* _Problem description_: Use the entries below and reproduce exactly the lines from the one containing "none -> lime tile A3:A4 level 1" down to the one containing "none -> white brick G7:I7 level 1", both of them included.

┌────────

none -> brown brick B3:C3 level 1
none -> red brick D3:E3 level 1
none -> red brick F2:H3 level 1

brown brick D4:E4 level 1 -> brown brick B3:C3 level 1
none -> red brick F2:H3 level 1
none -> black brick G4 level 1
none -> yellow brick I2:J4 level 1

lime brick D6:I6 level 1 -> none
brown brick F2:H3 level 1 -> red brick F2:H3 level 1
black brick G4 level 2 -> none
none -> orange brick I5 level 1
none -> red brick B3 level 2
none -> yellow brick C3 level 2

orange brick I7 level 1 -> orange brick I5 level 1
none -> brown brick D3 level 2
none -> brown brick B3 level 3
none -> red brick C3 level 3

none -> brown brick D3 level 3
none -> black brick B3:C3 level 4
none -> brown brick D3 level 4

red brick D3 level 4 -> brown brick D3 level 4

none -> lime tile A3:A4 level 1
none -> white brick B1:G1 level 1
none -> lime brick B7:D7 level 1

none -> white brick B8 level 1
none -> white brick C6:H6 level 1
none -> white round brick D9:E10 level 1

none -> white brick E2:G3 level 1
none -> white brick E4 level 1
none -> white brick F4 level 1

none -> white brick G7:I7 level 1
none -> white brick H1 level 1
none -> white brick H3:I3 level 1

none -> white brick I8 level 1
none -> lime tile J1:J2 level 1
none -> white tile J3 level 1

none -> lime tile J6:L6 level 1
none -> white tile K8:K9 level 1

└────────

* _Answer to the problem_:
none -> lime tile A3:A4 level 1
none -> white brick B1:G1 level 1
none -> lime brick B7:D7 level 1

none -> white brick B8 level 1
none -> white brick C6:H6 level 1
none -> white round brick D9:E10 level 1

none -> white brick E2:G3 level 1
none -> white brick E4 level 1
none -> white brick F4 level 1

none -> white brick G7:I7 level 1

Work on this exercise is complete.